__Activity__
Everything in the listing below must be set down again exactly, apart from the pictures.

** Opening Input for this task block **

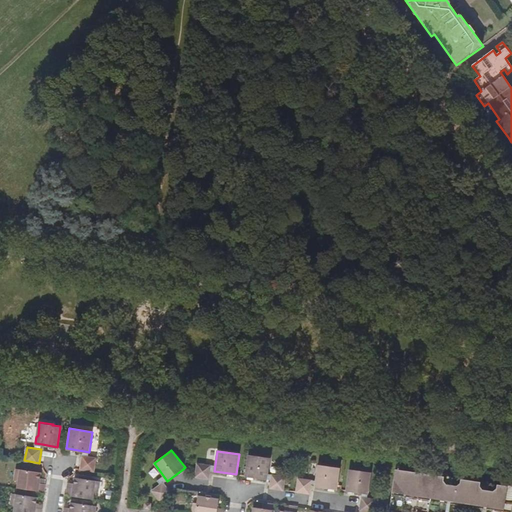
[(245,475),(267,479),(270,459),(248,455),(245,475)]
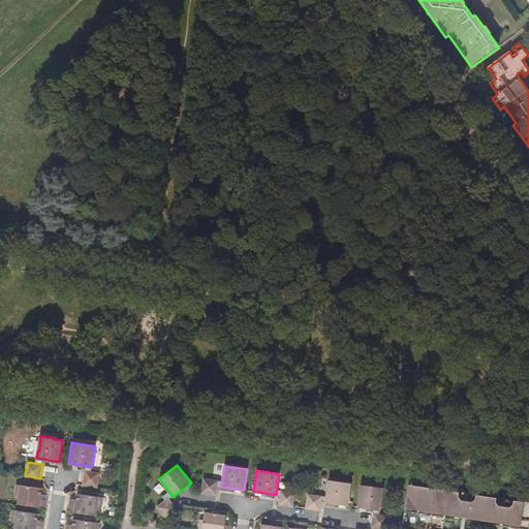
[(86,471),(84,485),(97,487),(99,473),(86,471)]
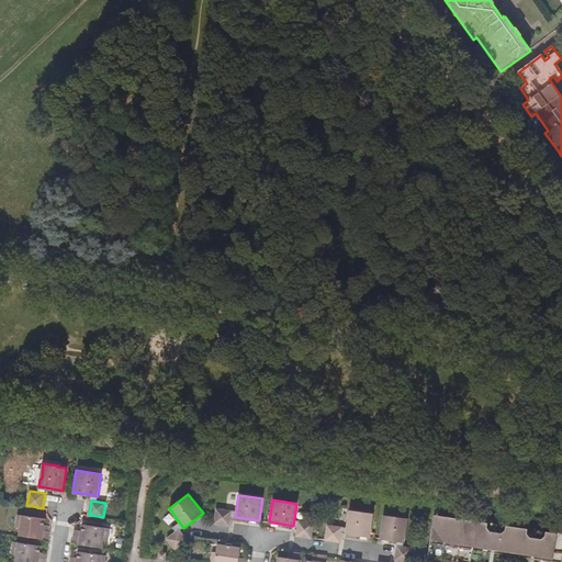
[(231,525),(232,516),(233,510),(215,508),(213,523),(231,525)]
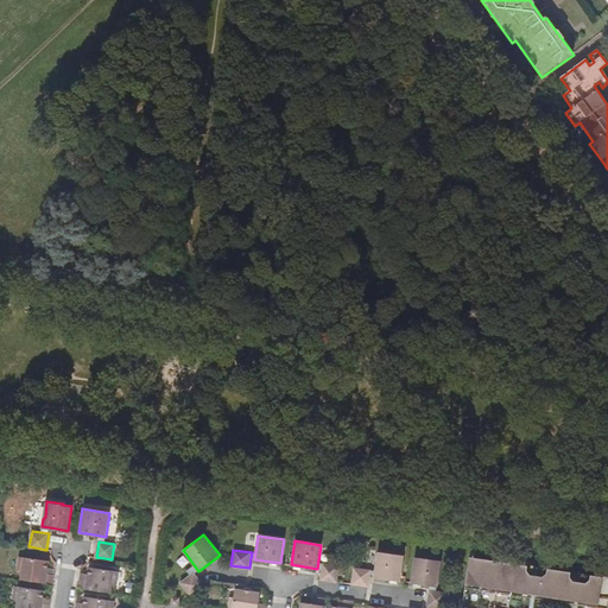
[(373,576),(400,581),(404,556),(377,552),(373,576)]
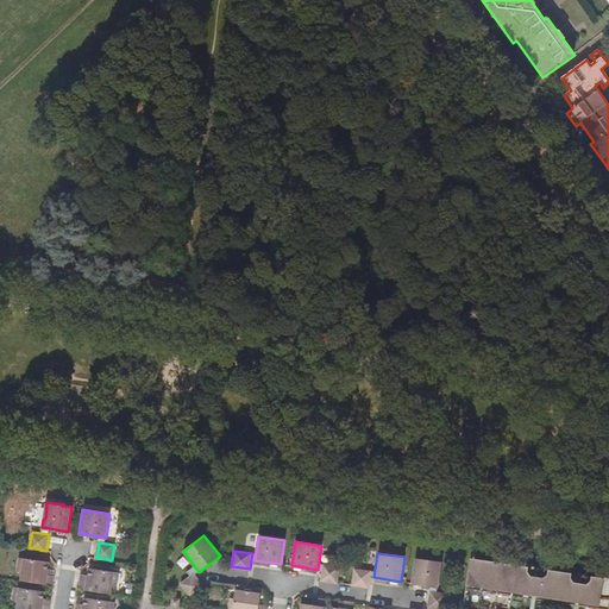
[(471,557),(463,608),(470,608),(478,558),(471,557)]
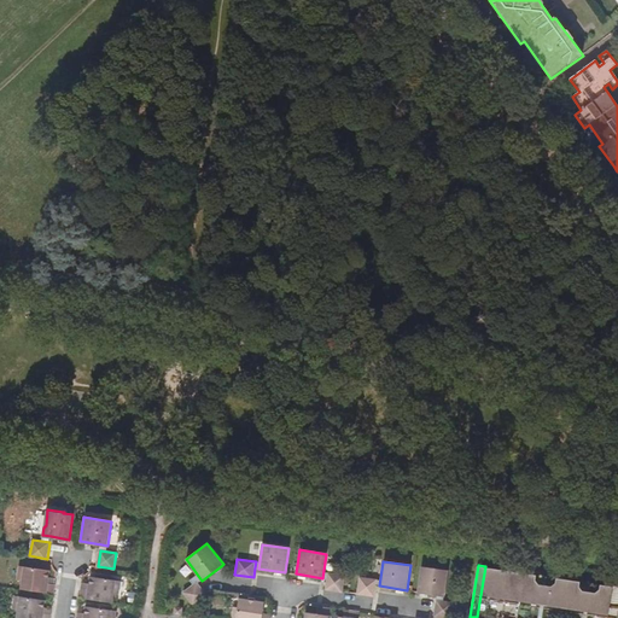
[(46,592),(54,593),(56,581),(48,579),(50,571),(18,566),(16,578),(22,579),(21,588),(46,592)]
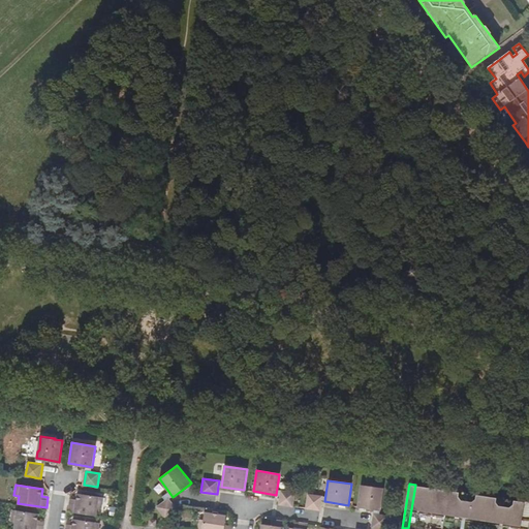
[(415,485),(408,528),(443,528),(446,515),(520,527),(519,528),(528,528),(528,502),(524,502),(415,485)]
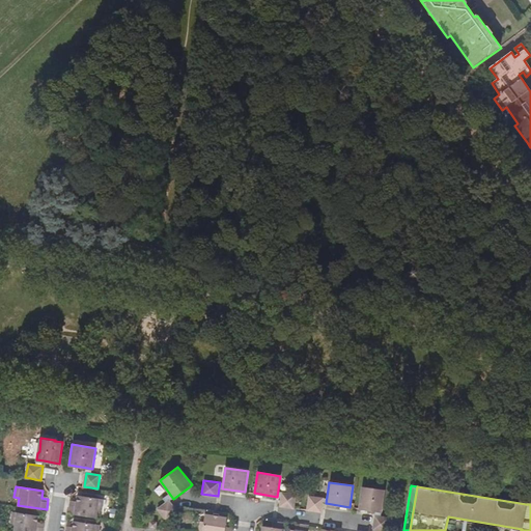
[(359,508),(376,511),(382,512),(385,491),(362,487),(359,508)]
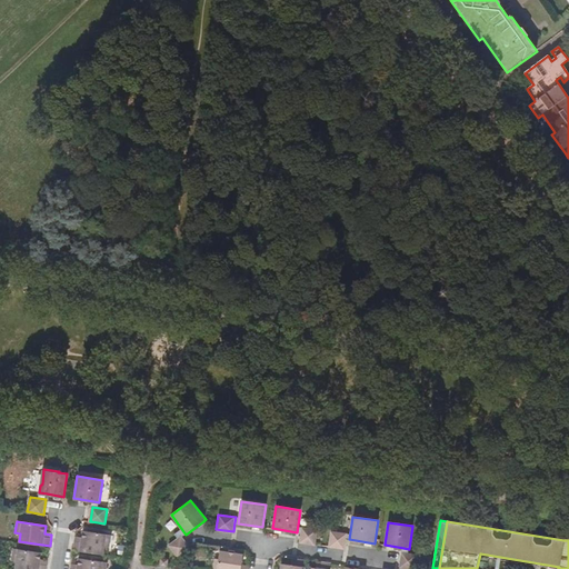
[(301,541),(316,543),(318,529),(303,527),(302,533),(301,541)]
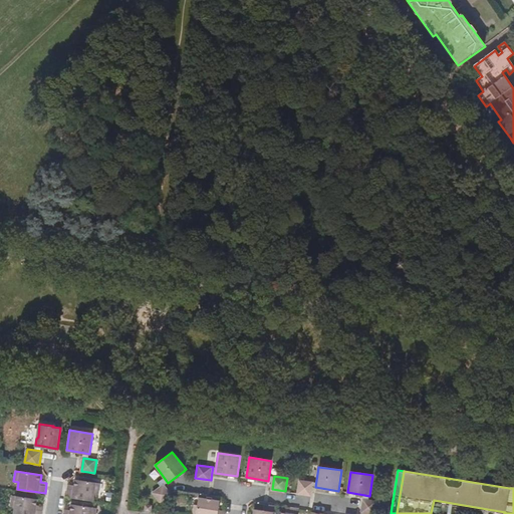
[(71,497),(93,500),(94,494),(98,494),(100,484),(96,483),(74,480),(73,484),(73,489),(71,497)]
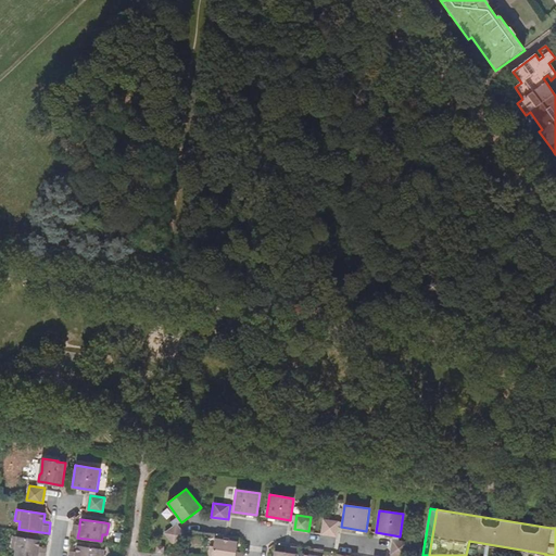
[(338,535),(339,527),(340,521),(323,519),(320,533),(338,535)]
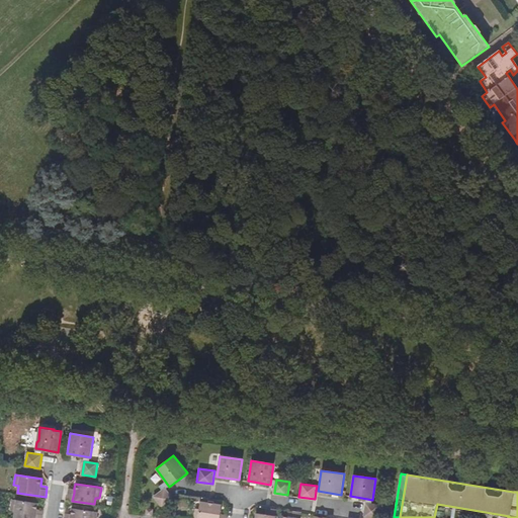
[(163,507),(174,499),(166,488),(166,487),(154,496),(163,507)]
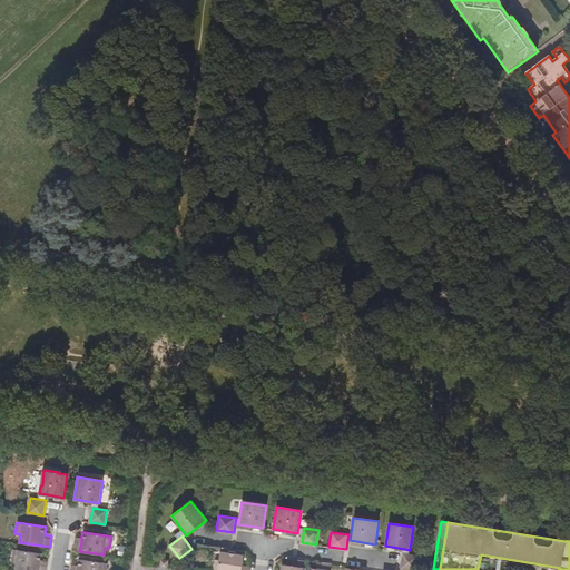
[(15,569),(20,569),(38,569),(40,564),(47,566),(49,554),(17,550),(12,549),(11,561),(16,562),(15,569)]
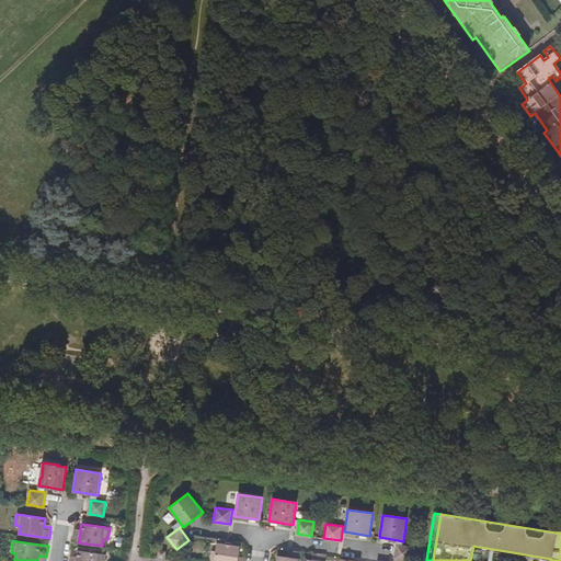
[(209,560),(245,560),(247,558),(239,557),(240,547),(217,544),(216,553),(212,552),(209,560)]
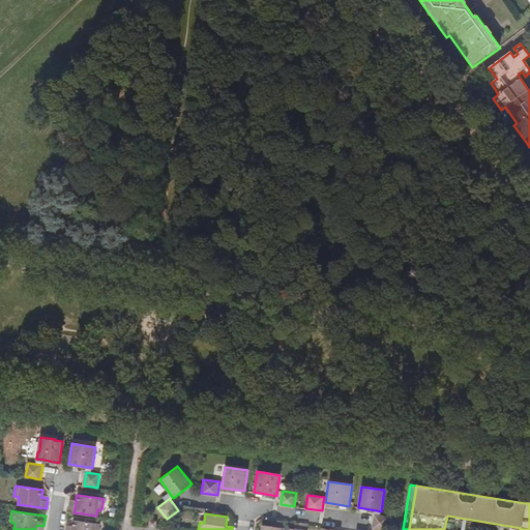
[(375,514),(373,529),(381,529),(386,529),(387,528),(389,517),(375,514)]
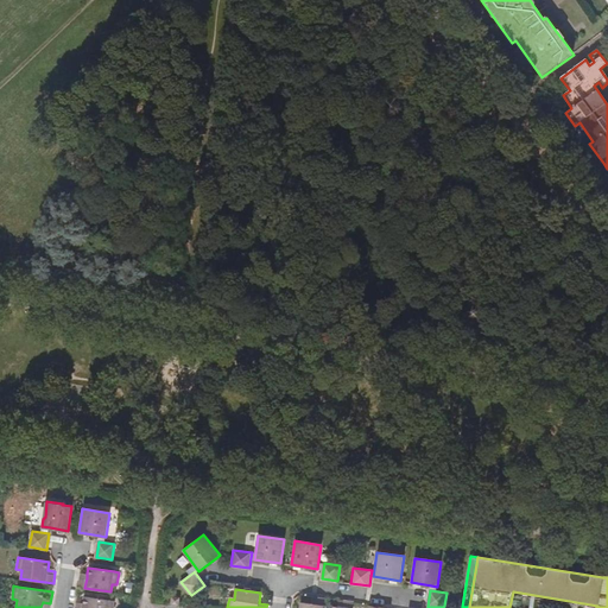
[(81,607),(113,607),(114,601),(109,601),(83,596),(83,602),(82,607),(81,607)]
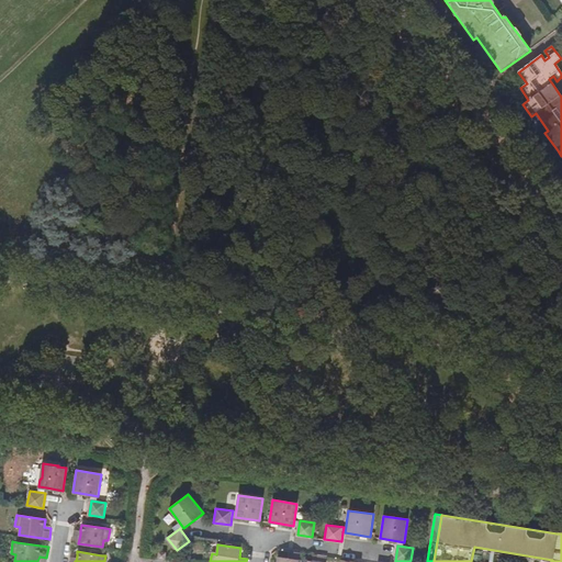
[(299,561),(300,552),(289,551),(288,558),(278,557),(277,561),(299,561)]
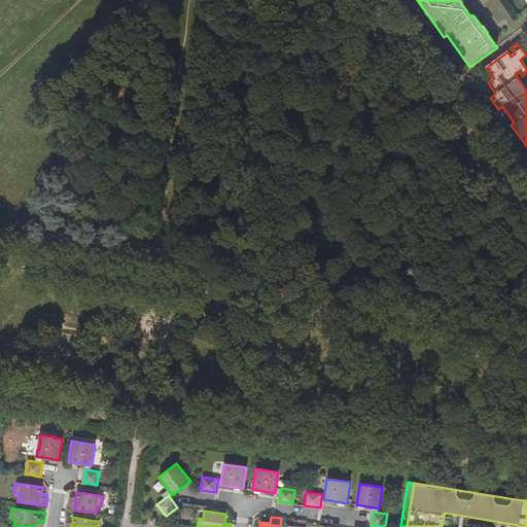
All buildings are outlined.
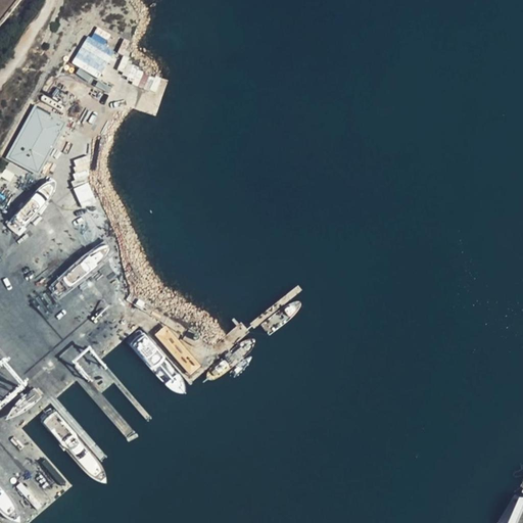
[(65,122),(35,105),(6,159),(37,174),(65,122)]
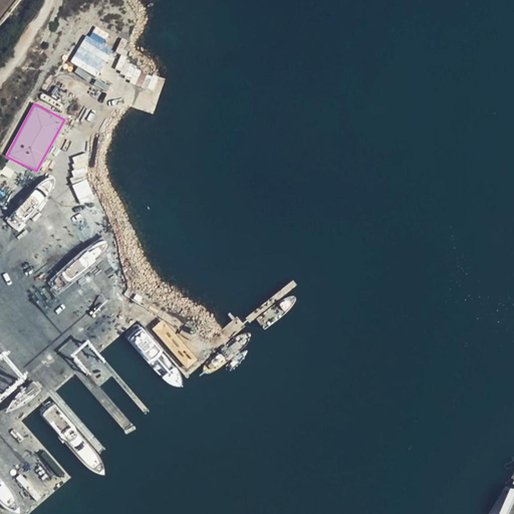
[(16,230),(59,187),(48,176),(6,220),(16,230)]
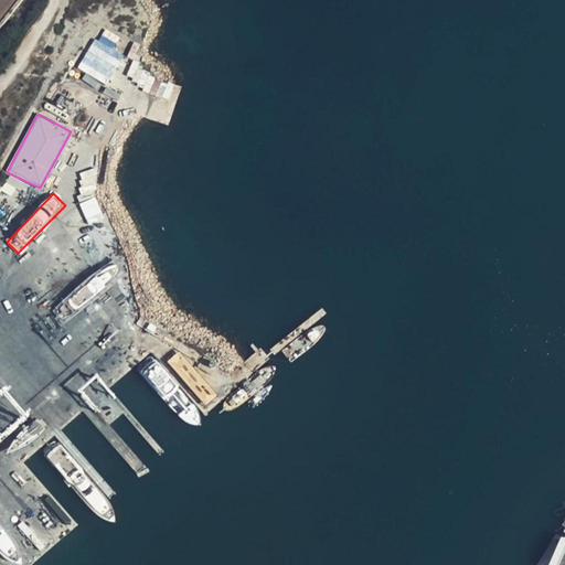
[(80,204),(87,221),(102,214),(94,198),(80,204)]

** Closing Input for this task block **

__Answer box__
[(245,475),(267,479),(270,459),(248,455),(245,475)]
[(86,471),(84,485),(97,487),(99,473),(86,471)]
[(231,525),(232,516),(233,510),(215,508),(213,523),(231,525)]
[(373,576),(400,581),(404,556),(377,552),(373,576)]
[(471,557),(463,608),(470,608),(478,558),(471,557)]
[(46,592),(54,593),(56,581),(48,579),(50,571),(18,566),(16,578),(22,579),(21,588),(46,592)]
[(415,485),(408,528),(443,528),(446,515),(520,527),(519,528),(528,528),(528,502),(524,502),(415,485)]
[(359,508),(376,511),(382,512),(385,491),(362,487),(359,508)]
[(301,541),(316,543),(318,529),(303,527),(302,533),(301,541)]
[(71,497),(93,500),(94,494),(98,494),(100,484),(96,483),(74,480),(73,484),(73,489),(71,497)]
[(338,535),(339,527),(340,521),(323,519),(320,533),(338,535)]
[(163,507),(174,499),(166,488),(166,487),(154,496),(163,507)]
[(15,569),(20,569),(38,569),(40,564),(47,566),(49,554),(17,550),(12,549),(11,561),(16,562),(15,569)]
[(209,560),(245,560),(247,558),(239,557),(240,547),(217,544),(216,553),(212,552),(209,560)]
[(375,514),(373,529),(381,529),(386,529),(387,528),(389,517),(375,514)]
[(81,607),(113,607),(114,601),(109,601),(83,596),(83,602),(82,607),(81,607)]
[(299,561),(300,552),(289,551),(288,558),(278,557),(277,561),(299,561)]
All buildings are outlined.
[(65,122),(35,105),(6,159),(37,174),(65,122)]
[(16,230),(59,187),(48,176),(6,220),(16,230)]
[(80,204),(87,221),(102,214),(94,198),(80,204)]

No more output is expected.